* [Items listed in a dataset]
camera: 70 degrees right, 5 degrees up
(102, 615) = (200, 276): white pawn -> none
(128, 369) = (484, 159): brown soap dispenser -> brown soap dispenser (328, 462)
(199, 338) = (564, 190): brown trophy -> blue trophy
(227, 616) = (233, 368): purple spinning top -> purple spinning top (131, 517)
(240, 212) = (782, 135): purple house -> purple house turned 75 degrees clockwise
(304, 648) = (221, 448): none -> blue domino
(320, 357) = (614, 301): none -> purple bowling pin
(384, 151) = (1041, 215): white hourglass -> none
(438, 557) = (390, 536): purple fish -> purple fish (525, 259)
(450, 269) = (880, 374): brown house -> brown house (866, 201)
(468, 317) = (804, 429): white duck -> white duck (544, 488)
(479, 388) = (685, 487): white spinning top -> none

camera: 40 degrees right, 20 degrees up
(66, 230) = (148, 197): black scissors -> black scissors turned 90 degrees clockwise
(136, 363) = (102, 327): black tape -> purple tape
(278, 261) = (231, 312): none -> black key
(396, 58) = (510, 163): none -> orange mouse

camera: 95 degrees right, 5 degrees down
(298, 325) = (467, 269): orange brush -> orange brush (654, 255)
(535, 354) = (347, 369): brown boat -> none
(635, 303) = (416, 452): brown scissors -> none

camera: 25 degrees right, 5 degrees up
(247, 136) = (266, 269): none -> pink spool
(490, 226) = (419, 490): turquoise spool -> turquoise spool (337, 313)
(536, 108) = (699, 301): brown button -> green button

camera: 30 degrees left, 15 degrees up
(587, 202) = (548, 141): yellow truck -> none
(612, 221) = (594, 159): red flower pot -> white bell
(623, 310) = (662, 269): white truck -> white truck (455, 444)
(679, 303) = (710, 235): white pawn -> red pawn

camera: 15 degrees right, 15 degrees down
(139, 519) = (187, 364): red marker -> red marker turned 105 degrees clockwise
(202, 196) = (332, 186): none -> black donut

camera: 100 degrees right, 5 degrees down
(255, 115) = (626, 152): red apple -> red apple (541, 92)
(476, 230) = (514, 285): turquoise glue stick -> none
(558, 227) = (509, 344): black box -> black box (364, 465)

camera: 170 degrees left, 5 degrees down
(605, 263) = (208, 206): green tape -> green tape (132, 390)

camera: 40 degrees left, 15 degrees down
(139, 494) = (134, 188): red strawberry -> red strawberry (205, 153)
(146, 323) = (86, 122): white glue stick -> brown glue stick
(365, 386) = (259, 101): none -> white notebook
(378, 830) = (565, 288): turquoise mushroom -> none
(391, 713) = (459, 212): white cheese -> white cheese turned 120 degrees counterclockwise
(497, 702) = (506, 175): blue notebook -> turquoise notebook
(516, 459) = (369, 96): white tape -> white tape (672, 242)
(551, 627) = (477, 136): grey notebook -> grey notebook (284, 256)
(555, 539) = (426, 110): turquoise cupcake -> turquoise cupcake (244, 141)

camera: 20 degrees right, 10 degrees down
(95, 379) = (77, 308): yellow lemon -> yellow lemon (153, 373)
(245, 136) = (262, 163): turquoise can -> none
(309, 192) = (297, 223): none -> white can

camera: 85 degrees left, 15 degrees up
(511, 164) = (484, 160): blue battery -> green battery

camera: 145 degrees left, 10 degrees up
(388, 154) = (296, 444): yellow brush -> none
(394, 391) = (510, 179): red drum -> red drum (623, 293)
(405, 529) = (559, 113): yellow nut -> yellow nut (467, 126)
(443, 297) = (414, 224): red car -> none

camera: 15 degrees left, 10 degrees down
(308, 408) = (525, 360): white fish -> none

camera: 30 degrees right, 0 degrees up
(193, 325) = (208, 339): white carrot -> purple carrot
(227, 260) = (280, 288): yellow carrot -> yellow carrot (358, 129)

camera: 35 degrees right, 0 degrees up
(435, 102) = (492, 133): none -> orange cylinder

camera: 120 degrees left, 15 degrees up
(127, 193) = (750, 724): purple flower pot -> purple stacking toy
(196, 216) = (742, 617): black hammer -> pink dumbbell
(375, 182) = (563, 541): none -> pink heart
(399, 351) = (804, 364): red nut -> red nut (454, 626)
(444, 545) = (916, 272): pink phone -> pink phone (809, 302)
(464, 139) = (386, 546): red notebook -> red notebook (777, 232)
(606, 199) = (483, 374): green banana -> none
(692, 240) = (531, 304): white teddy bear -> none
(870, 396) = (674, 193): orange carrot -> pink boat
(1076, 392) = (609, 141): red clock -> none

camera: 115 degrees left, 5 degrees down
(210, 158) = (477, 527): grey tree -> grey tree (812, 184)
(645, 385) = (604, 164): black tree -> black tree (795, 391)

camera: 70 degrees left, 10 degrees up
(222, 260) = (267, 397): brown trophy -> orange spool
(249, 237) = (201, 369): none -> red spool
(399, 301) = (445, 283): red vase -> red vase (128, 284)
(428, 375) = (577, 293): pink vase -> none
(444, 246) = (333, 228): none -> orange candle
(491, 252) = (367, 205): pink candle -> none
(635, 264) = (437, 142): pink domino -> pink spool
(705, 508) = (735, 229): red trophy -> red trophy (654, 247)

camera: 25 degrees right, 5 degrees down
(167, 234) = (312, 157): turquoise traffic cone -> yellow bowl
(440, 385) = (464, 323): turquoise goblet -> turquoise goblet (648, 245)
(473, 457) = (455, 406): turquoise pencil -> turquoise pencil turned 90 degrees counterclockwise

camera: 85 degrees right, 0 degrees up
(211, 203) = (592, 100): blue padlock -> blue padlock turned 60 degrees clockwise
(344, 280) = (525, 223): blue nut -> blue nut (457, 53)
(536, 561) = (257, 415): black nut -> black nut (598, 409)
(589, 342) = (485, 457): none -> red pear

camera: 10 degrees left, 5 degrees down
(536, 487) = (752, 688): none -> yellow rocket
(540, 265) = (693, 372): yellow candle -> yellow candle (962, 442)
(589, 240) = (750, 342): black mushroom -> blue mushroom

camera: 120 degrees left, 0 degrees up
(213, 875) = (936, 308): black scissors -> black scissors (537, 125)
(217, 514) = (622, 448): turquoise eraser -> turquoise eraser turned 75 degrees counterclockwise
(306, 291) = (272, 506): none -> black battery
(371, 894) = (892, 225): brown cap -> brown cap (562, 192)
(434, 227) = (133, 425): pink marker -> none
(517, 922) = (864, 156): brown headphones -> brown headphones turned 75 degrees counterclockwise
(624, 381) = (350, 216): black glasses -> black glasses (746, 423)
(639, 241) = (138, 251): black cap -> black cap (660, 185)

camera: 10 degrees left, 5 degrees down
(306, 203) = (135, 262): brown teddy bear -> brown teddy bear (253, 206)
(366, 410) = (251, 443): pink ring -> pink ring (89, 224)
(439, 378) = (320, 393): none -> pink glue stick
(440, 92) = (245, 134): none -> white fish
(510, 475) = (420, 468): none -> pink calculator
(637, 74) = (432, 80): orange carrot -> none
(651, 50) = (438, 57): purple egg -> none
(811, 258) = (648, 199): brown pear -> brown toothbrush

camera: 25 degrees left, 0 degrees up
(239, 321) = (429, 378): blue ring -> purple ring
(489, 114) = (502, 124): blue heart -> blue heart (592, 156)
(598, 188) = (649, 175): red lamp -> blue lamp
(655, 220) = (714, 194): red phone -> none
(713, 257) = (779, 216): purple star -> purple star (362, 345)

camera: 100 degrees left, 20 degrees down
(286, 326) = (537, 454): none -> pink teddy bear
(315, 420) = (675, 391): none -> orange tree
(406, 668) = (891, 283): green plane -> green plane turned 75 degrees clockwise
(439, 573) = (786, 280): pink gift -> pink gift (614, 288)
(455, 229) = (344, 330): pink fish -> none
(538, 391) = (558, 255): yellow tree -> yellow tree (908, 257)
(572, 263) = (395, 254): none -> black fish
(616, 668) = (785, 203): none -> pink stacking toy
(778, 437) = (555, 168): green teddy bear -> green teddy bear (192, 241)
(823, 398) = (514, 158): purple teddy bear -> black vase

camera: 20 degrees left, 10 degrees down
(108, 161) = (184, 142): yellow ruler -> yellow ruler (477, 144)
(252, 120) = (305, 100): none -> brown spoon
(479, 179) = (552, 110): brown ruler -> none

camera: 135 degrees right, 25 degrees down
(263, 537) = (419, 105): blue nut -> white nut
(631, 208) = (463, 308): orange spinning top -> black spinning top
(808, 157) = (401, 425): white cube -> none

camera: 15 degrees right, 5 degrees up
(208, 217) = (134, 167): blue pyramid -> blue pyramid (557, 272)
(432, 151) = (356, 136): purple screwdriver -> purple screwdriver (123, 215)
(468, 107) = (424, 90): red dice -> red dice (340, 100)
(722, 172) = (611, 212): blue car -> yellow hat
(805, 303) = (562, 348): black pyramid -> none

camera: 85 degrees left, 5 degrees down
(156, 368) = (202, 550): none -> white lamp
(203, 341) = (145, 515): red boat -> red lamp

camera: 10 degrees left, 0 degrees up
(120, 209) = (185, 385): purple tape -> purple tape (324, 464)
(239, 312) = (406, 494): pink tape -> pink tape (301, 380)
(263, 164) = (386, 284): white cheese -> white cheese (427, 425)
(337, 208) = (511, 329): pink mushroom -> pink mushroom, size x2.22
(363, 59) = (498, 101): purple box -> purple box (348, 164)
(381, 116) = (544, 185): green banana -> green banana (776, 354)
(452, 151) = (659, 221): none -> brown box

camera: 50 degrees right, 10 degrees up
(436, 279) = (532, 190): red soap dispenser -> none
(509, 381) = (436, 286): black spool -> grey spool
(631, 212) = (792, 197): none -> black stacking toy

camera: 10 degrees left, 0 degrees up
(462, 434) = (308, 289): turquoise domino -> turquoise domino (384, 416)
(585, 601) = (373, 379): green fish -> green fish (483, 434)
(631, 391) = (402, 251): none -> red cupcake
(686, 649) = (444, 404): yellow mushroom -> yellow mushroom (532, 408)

* [Task directions] Copy all lines of the records in which the string "banana" can be found.

* [Response to this exercise]
(606, 199) = (483, 374): green banana -> none
(381, 116) = (544, 185): green banana -> green banana (776, 354)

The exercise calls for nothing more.